WORK TO COMPLETE:
The response must consist of the lines below from the one with "C14: 68nF (AOUT, GND) -> 68nF (AOUT, VO)" through the one with "R8: 2.2k (DRV, T6) -> 2.2k (GND, T6)", exactly as they appear and with both ends kept.

INPUT DATA:

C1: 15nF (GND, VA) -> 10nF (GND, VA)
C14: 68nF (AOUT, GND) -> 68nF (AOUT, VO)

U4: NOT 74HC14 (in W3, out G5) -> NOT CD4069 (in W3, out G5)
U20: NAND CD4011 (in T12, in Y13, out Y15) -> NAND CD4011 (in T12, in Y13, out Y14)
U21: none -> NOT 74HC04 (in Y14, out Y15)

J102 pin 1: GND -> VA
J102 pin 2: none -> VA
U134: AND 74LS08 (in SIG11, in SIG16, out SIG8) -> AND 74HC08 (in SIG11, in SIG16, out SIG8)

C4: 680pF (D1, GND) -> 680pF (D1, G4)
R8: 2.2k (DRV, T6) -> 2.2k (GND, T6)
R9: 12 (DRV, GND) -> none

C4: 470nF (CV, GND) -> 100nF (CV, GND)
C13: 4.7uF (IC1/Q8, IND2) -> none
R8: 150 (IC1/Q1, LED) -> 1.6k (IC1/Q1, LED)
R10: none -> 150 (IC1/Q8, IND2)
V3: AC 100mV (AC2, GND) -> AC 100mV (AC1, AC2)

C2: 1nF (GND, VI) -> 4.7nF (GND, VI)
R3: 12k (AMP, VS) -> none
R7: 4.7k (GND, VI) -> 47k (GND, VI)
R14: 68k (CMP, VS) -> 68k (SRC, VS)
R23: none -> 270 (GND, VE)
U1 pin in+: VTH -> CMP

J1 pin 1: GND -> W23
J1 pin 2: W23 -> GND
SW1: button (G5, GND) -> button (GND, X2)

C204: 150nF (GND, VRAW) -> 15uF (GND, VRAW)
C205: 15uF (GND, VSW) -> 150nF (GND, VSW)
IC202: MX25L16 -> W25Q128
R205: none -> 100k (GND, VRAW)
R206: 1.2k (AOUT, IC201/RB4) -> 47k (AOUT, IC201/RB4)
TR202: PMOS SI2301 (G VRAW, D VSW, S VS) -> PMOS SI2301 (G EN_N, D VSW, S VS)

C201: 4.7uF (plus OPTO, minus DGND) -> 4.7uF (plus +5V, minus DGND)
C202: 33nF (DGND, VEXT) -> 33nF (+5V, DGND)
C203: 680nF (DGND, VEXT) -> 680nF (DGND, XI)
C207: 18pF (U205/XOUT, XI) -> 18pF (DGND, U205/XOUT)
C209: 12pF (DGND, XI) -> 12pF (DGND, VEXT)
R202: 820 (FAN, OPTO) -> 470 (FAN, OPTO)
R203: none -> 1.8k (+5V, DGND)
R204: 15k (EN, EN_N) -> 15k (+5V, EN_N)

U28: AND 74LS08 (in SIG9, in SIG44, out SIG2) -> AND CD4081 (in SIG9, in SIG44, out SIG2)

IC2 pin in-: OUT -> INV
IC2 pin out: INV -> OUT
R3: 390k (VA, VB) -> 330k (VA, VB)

OUTPUT BELOW:
C14: 68nF (AOUT, GND) -> 68nF (AOUT, VO)

U4: NOT 74HC14 (in W3, out G5) -> NOT CD4069 (in W3, out G5)
U20: NAND CD4011 (in T12, in Y13, out Y15) -> NAND CD4011 (in T12, in Y13, out Y14)
U21: none -> NOT 74HC04 (in Y14, out Y15)

J102 pin 1: GND -> VA
J102 pin 2: none -> VA
U134: AND 74LS08 (in SIG11, in SIG16, out SIG8) -> AND 74HC08 (in SIG11, in SIG16, out SIG8)

C4: 680pF (D1, GND) -> 680pF (D1, G4)
R8: 2.2k (DRV, T6) -> 2.2k (GND, T6)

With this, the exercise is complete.